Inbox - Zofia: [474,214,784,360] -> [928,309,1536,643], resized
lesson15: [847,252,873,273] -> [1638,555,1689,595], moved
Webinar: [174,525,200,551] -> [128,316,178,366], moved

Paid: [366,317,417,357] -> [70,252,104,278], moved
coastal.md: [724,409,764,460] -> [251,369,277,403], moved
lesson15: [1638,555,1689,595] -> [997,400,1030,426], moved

·····

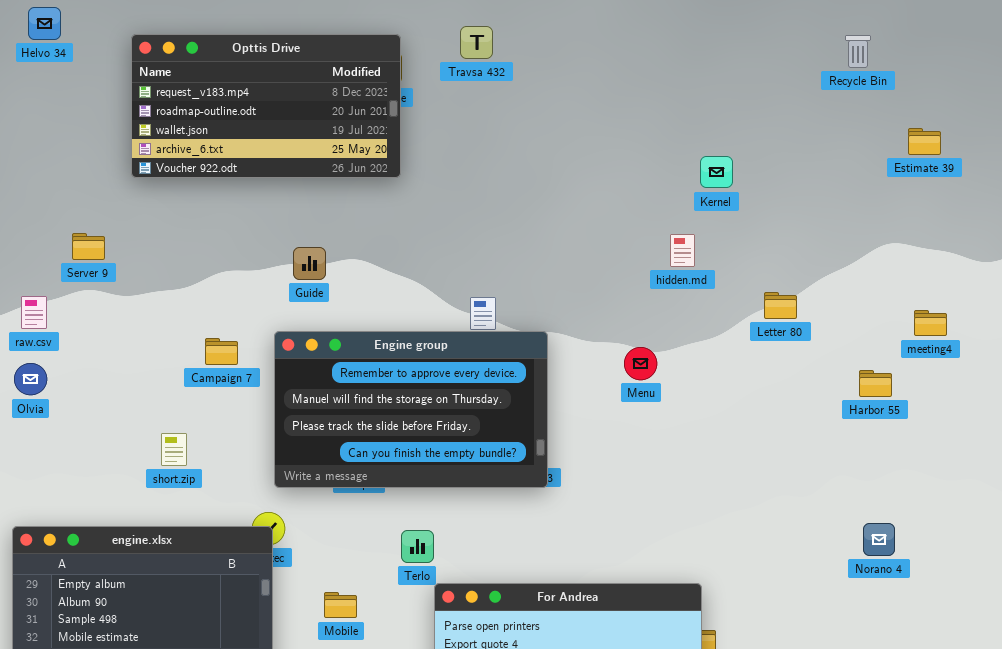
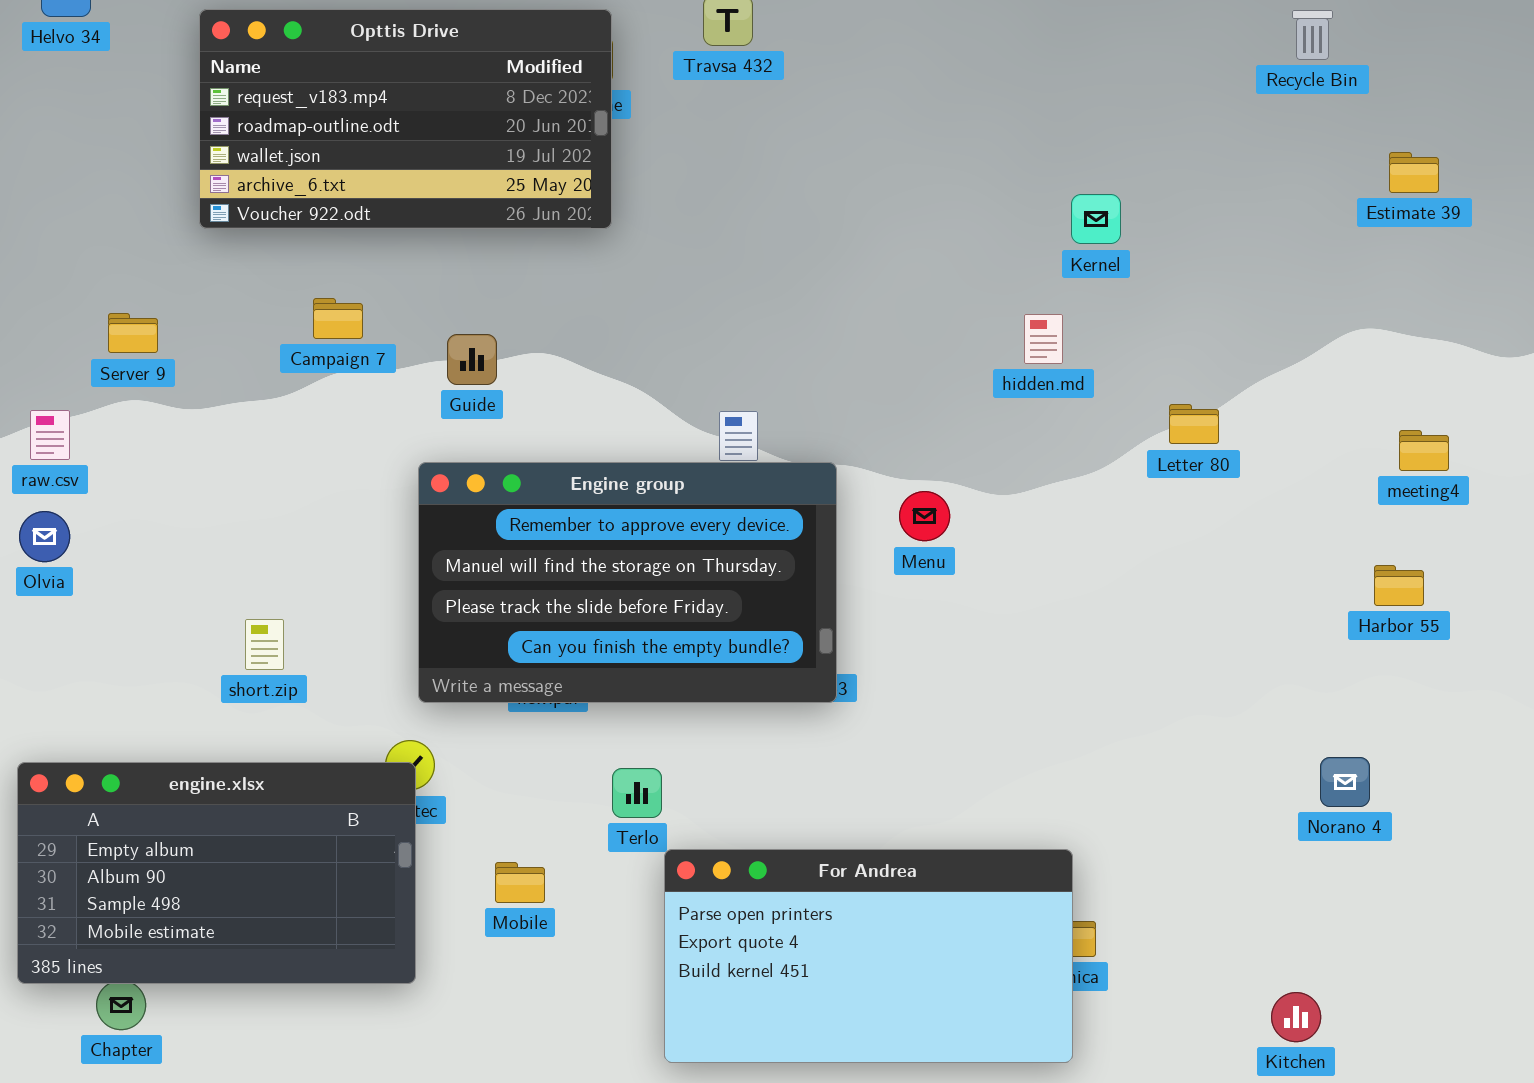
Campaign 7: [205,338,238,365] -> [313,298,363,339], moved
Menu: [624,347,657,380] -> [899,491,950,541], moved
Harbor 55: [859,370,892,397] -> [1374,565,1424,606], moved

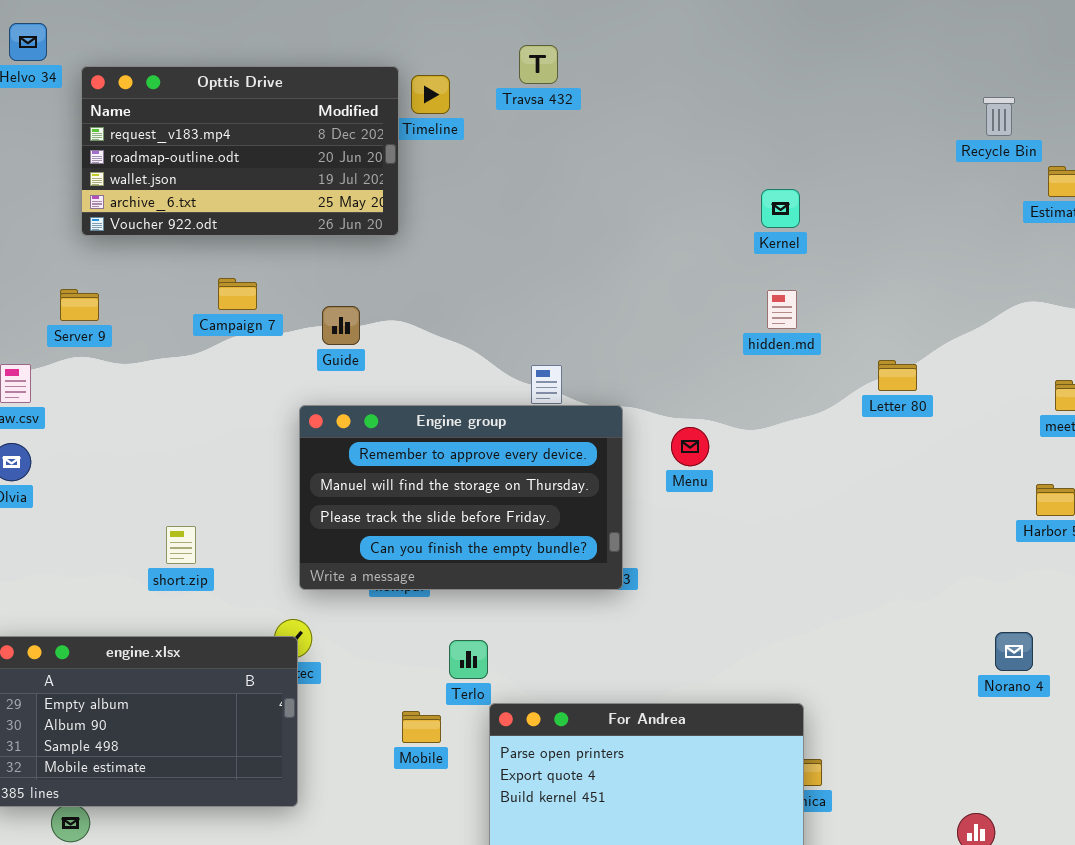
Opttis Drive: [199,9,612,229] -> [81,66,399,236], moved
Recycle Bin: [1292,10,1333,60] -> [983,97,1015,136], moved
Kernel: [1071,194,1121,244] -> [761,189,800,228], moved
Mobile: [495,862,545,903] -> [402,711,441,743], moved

·····

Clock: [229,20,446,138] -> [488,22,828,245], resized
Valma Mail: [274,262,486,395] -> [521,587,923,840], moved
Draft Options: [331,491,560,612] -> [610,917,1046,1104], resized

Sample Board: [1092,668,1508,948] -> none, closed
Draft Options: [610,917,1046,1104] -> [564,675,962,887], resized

·····

** GOAL OF THE EXERCISE **
Above is a listing; print exactly its lines from the one with "Inbox - Zofia: [474,214,784,360]" through the one with "lesson15: [1638,555,1689,595] ->", and no other lines.

** EXERCISE ANSWER **
Inbox - Zofia: [474,214,784,360] -> [928,309,1536,643], resized
lesson15: [847,252,873,273] -> [1638,555,1689,595], moved
Webinar: [174,525,200,551] -> [128,316,178,366], moved

Paid: [366,317,417,357] -> [70,252,104,278], moved
coastal.md: [724,409,764,460] -> [251,369,277,403], moved
lesson15: [1638,555,1689,595] -> [997,400,1030,426], moved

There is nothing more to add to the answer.